Start of Input

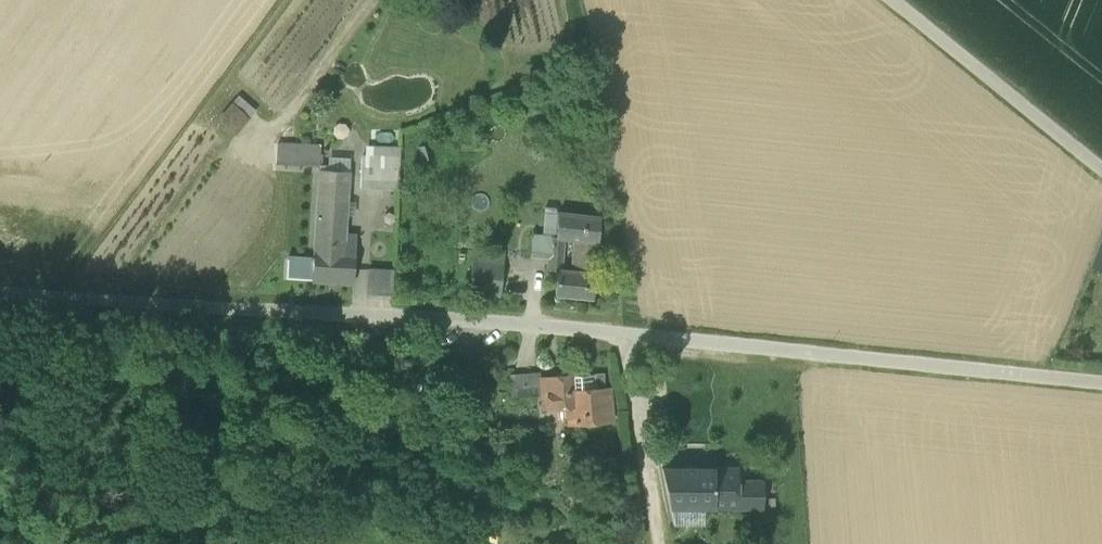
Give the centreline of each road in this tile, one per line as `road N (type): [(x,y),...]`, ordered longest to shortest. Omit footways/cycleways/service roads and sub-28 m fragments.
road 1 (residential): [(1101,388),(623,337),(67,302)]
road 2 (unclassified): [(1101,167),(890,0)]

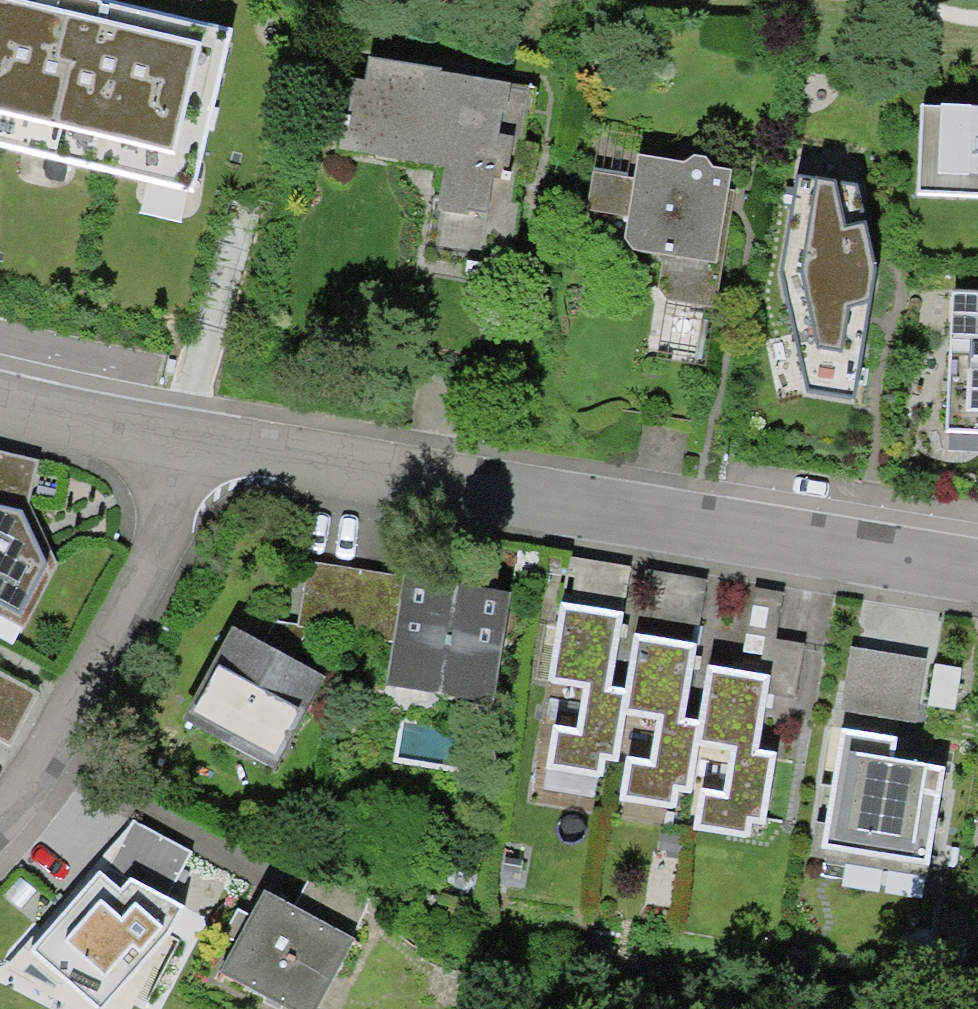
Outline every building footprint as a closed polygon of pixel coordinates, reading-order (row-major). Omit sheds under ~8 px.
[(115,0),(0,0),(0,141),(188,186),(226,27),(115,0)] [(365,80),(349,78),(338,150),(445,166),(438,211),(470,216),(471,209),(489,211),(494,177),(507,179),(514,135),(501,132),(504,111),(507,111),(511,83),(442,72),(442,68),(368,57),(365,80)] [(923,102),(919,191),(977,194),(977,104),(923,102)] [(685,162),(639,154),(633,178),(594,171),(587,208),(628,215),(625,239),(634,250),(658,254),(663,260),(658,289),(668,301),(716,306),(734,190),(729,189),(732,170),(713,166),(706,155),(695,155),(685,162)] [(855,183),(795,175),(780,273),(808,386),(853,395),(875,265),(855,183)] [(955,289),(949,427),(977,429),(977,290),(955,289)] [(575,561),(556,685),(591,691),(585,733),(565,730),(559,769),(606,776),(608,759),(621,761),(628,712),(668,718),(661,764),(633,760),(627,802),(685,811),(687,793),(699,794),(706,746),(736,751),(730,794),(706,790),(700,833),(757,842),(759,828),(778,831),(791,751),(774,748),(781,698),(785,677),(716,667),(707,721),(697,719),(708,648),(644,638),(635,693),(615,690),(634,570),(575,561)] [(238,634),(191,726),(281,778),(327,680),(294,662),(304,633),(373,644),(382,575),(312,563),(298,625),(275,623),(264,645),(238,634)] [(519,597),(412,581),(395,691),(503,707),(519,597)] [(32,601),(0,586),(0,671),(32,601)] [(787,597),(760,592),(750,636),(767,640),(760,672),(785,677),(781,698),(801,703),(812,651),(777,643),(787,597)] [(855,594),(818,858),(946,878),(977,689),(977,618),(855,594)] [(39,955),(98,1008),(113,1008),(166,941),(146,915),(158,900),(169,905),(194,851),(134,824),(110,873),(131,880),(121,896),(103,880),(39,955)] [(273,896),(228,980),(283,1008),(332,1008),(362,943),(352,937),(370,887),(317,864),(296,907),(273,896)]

End of Input

Nothing in the records should be changed in the copy, but the pictures must be left out.

Give the centreline of each road in this tile, one per line as `road N (type): [(x,y),...]`, ordered longest to shortest. Omit footways/cycleways/service roads and sub-28 m fragments.
road 1 (residential): [(1101,388),(623,337),(67,302)]
road 2 (unclassified): [(1101,167),(890,0)]

Outline every building footprint as a closed polygon of pixel coordinates, reading-order (row-major). Omit sheds under ~8 px.
[(115,0),(0,0),(0,141),(188,186),(226,27),(115,0)] [(365,80),(349,78),(338,150),(445,166),(438,211),(470,216),(471,209),(489,211),(494,177),(507,179),(514,135),(501,132),(504,111),(507,111),(511,83),(442,72),(442,68),(368,57),(365,80)] [(923,102),(919,191),(977,194),(977,104),(923,102)] [(685,162),(639,154),(633,178),(594,171),(587,208),(628,215),(625,239),(634,250),(658,254),(663,260),(658,289),(668,301),(716,306),(734,190),(729,189),(732,170),(713,166),(706,155),(695,155),(685,162)] [(855,183),(795,175),(780,273),(808,386),(853,395),(875,265),(855,183)] [(955,289),(949,427),(977,429),(977,290),(955,289)] [(575,561),(556,685),(591,691),(585,733),(565,730),(559,769),(606,776),(608,759),(621,761),(628,712),(668,718),(661,764),(633,760),(627,802),(685,811),(687,793),(699,794),(706,746),(736,751),(730,794),(706,790),(700,833),(757,842),(759,828),(778,831),(791,751),(774,748),(781,698),(785,677),(716,667),(707,721),(697,719),(708,648),(644,638),(635,693),(615,690),(634,570),(575,561)] [(238,634),(191,726),(281,778),(327,680),(294,662),(304,633),(373,644),(382,575),(312,563),(298,625),(275,623),(264,645),(238,634)] [(519,597),(412,581),(395,691),(503,707),(519,597)] [(32,601),(0,586),(0,671),(32,601)] [(787,597),(760,592),(750,636),(767,640),(760,672),(785,677),(781,698),(801,703),(812,651),(777,643),(787,597)] [(855,594),(818,858),(946,878),(977,689),(977,618),(855,594)] [(39,955),(98,1008),(113,1008),(166,941),(146,915),(158,900),(169,905),(194,851),(134,824),(110,873),(131,880),(121,896),(103,880),(39,955)] [(273,896),(228,980),(283,1008),(332,1008),(362,943),(352,937),(370,887),(317,864),(296,907),(273,896)]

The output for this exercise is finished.